> _Work required_:
Return every record verbatim, omitting all pictures.

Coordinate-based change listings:
• • • •
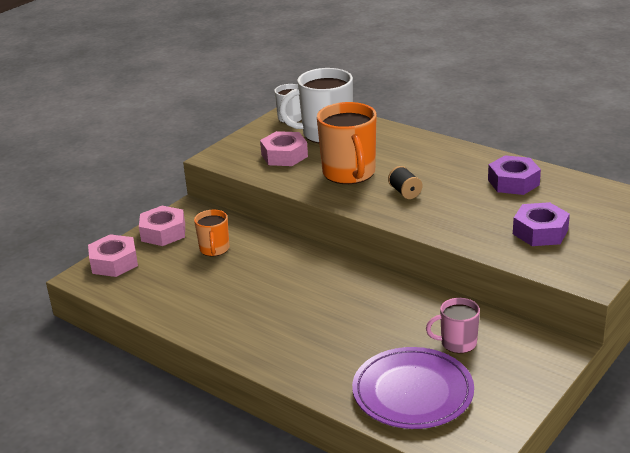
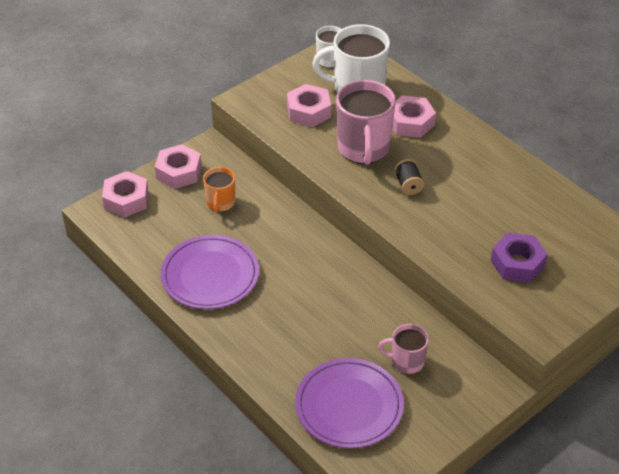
camera: 10 degrees right, 15 degrees up
(222, 308) = (210, 275): none -> purple plate
(349, 173) = (363, 149): orange mug -> pink mug
(387, 148) = (410, 122): none -> pink nut
(513, 182) = (517, 194): purple nut -> none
• • • •
> _Answer_:
camera: 10 degrees right, 15 degrees up
(222, 308) = (210, 275): none -> purple plate
(349, 173) = (363, 149): orange mug -> pink mug
(387, 148) = (410, 122): none -> pink nut
(513, 182) = (517, 194): purple nut -> none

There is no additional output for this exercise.